## What you should do
Extract every line of the records that contains the string "pizz", matching case exactly.

## Data supplied
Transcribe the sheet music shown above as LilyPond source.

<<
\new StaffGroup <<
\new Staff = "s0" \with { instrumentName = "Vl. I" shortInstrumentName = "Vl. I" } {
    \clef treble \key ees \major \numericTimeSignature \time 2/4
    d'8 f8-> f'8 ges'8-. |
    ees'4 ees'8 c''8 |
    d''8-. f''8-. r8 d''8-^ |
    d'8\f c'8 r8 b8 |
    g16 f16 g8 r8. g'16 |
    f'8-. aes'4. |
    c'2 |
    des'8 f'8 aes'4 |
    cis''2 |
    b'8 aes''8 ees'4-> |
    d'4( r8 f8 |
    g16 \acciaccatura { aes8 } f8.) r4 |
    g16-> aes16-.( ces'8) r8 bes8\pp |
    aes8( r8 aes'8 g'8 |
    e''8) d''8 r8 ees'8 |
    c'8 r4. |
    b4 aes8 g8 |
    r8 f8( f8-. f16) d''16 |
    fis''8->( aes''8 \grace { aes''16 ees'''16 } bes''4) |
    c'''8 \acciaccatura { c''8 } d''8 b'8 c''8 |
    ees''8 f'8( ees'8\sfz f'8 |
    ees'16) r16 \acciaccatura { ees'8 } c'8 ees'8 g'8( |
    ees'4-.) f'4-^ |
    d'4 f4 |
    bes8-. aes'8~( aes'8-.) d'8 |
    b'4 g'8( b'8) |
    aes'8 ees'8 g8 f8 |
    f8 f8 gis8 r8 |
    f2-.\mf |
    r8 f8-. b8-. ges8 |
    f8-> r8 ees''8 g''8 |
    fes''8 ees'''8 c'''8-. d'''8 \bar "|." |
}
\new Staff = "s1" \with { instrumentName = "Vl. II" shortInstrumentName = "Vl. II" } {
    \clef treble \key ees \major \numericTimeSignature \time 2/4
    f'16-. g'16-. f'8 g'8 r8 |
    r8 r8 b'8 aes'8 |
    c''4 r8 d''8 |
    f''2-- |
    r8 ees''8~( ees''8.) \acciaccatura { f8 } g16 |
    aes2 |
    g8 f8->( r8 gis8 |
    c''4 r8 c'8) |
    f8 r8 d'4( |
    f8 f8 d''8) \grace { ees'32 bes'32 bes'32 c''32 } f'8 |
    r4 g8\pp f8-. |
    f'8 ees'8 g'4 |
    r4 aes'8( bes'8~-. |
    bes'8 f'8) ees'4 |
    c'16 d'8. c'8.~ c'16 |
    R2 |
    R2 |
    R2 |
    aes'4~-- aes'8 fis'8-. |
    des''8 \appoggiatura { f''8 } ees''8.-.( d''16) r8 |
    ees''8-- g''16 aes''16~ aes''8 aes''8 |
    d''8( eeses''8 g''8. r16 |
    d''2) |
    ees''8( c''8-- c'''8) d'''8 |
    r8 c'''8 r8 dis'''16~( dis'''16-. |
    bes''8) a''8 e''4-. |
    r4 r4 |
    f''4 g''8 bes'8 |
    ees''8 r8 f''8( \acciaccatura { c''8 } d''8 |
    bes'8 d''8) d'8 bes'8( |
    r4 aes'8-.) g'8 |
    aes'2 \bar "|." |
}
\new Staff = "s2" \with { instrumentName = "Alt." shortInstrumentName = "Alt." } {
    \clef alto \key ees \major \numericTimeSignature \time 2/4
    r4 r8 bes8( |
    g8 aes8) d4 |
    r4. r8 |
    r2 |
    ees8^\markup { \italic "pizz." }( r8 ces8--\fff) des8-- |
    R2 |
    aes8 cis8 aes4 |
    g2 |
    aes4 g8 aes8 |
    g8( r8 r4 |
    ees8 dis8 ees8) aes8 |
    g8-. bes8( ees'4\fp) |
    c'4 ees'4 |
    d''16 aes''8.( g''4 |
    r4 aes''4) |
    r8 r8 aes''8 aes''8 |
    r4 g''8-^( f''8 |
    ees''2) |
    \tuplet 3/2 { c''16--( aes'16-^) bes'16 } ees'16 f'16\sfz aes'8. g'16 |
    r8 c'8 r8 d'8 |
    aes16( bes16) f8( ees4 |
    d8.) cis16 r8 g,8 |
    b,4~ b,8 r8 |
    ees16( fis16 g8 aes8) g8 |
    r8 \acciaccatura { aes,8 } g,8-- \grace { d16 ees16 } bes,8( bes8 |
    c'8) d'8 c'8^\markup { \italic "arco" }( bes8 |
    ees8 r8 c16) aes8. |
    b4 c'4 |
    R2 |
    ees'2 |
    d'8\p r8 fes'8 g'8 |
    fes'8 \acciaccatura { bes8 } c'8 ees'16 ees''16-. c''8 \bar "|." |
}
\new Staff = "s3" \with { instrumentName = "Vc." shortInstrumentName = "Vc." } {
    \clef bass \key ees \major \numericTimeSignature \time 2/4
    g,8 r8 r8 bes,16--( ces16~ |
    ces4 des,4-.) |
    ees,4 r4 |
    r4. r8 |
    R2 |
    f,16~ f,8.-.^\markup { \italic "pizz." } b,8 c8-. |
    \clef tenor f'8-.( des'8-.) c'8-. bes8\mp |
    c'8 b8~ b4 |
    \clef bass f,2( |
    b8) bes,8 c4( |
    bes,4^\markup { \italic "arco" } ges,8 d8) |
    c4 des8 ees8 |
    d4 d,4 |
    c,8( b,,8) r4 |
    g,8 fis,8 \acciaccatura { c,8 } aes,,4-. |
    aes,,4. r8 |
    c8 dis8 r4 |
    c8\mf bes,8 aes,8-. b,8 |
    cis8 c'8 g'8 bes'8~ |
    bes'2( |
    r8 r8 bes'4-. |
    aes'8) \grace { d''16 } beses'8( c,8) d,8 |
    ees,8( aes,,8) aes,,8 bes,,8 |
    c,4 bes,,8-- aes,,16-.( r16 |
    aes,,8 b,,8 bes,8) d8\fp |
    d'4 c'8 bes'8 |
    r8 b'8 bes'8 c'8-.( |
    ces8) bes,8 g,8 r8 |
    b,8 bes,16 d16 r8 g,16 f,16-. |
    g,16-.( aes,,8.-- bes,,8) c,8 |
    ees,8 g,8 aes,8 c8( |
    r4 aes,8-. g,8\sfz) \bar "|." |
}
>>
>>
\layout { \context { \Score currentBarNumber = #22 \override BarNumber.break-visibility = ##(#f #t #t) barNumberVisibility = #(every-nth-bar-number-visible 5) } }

## Result of the exercise
    ees8^\markup { \italic "pizz." }( r8 ces8--\fff) des8-- |
    f,16~ f,8.-.^\markup { \italic "pizz." } b,8 c8-. |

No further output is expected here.